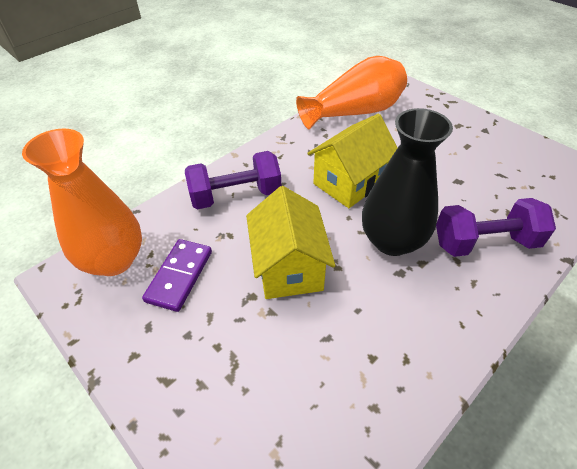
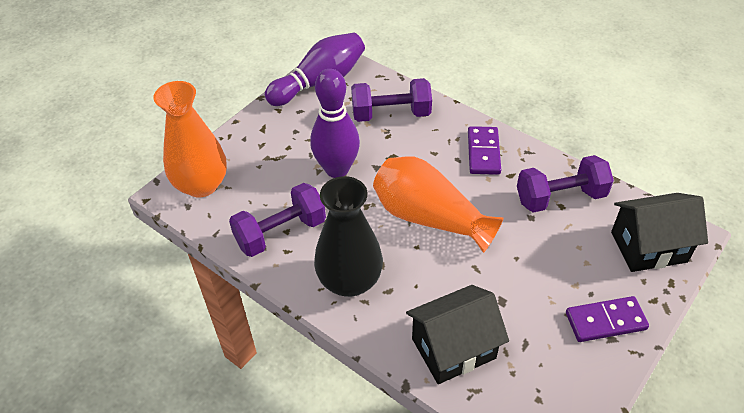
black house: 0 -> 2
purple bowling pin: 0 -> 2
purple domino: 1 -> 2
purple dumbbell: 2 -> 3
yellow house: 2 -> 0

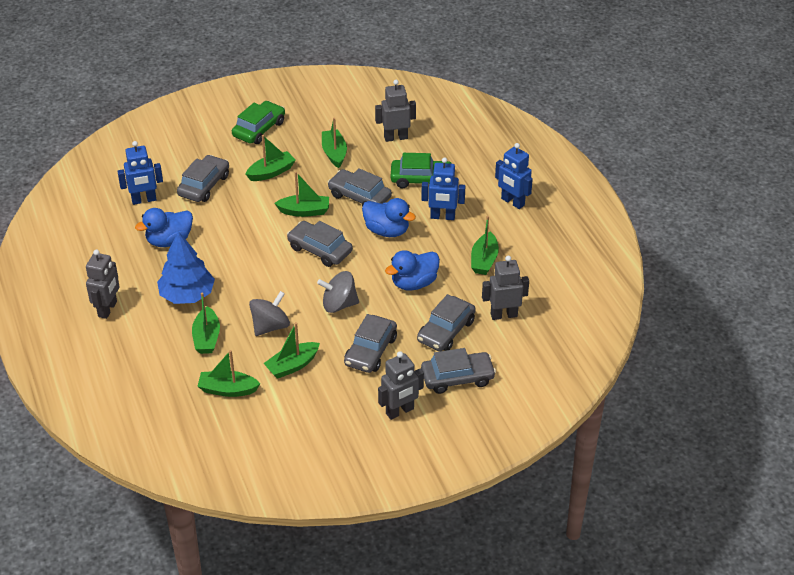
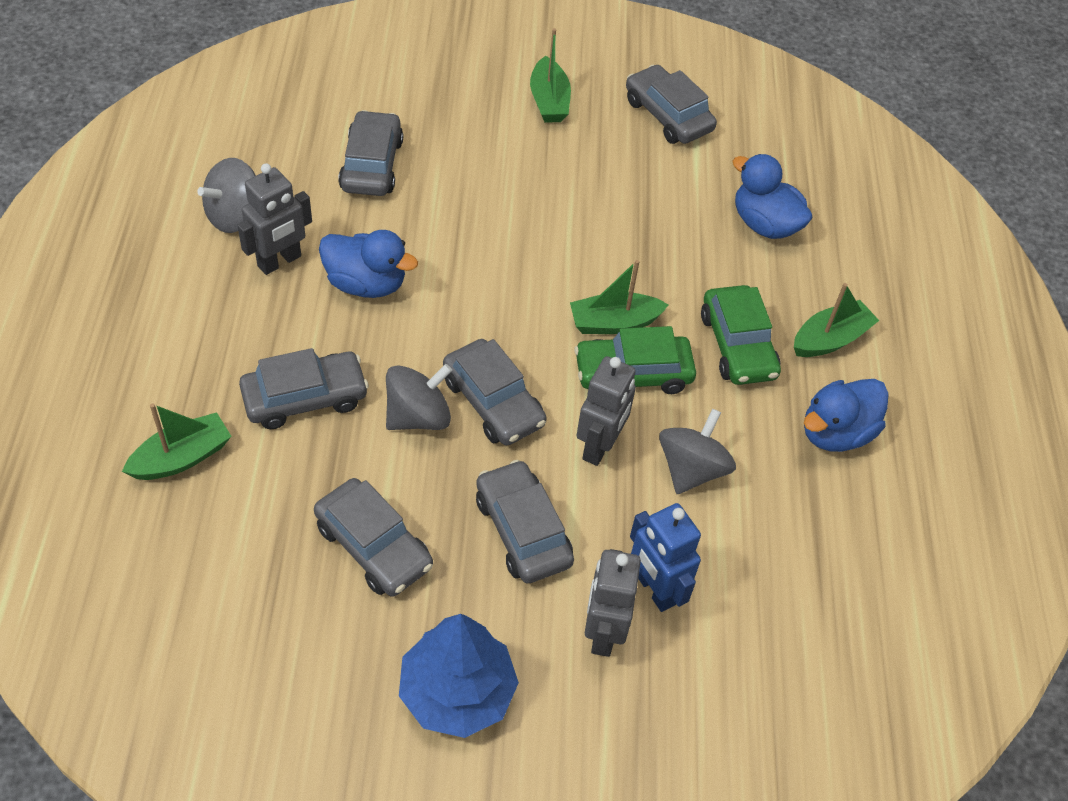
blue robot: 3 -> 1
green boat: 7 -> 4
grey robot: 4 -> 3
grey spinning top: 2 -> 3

▬▬▬▬▬▬▬▬▬▬

Aim of the exercise> Restate, word for word, the entries above, dropping any picture.

Exercise output>
black house: 0 -> 2
purple bowling pin: 0 -> 2
purple domino: 1 -> 2
purple dumbbell: 2 -> 3
yellow house: 2 -> 0

blue robot: 3 -> 1
green boat: 7 -> 4
grey robot: 4 -> 3
grey spinning top: 2 -> 3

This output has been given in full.